#### Exercise details
Pick out all lines of the entries that include the word "black" and copy them.

Object correspondence data:

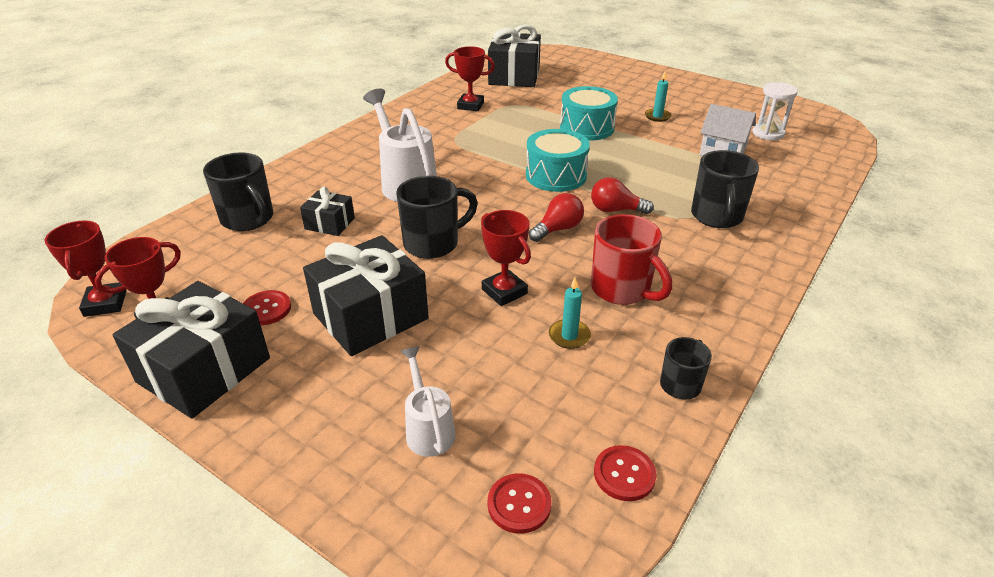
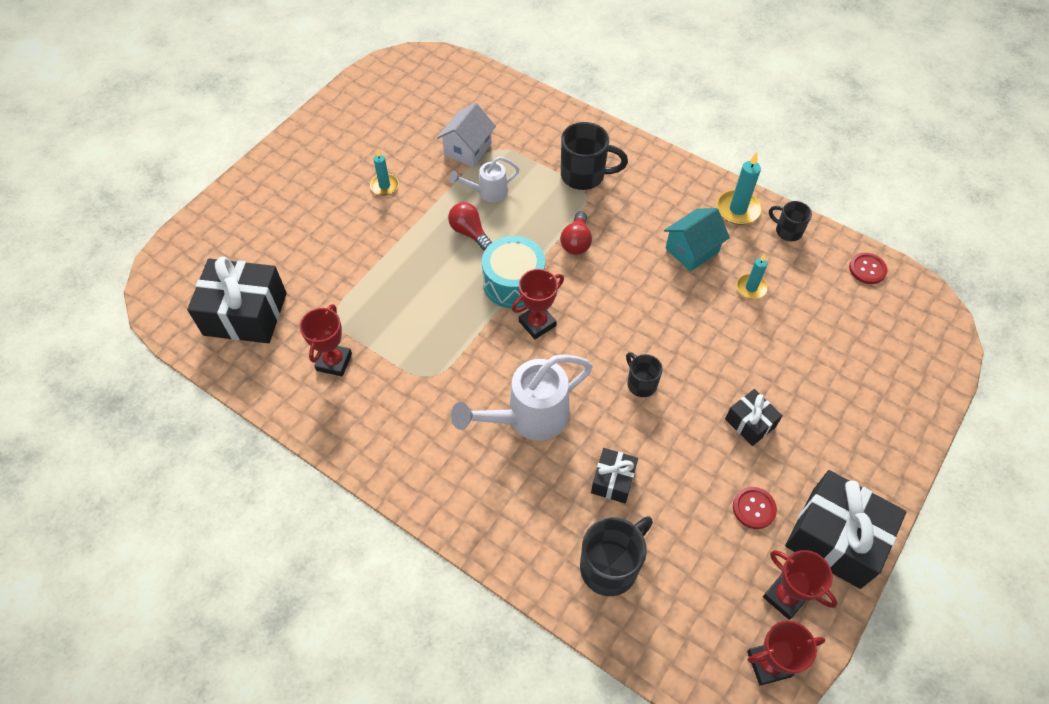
camera: 90 degrees left, 20 degrees up
(370, 316) = (750, 423): black gift -> black gift, size x0.52
(428, 429) = (858, 372): white watering can -> white watering can (488, 192)
(433, 243) = (641, 383): black mug -> black mug, size x0.59
(504, 291) = (704, 328): red trophy -> red trophy (537, 323)
(519, 504) = (902, 322): red button -> none
(557, 229) = (610, 287): red light bulb -> red light bulb (469, 232)
(587, 128) = (407, 249): turquoise drum -> none
(622, 290) = (692, 250): red mug -> turquoise house
(707, 336) = (737, 209): none -> turquoise candle
(768, 133) = (431, 109): white hourglass -> none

#### Solution to the problem
(370, 316) = (750, 423): black gift -> black gift, size x0.52
(433, 243) = (641, 383): black mug -> black mug, size x0.59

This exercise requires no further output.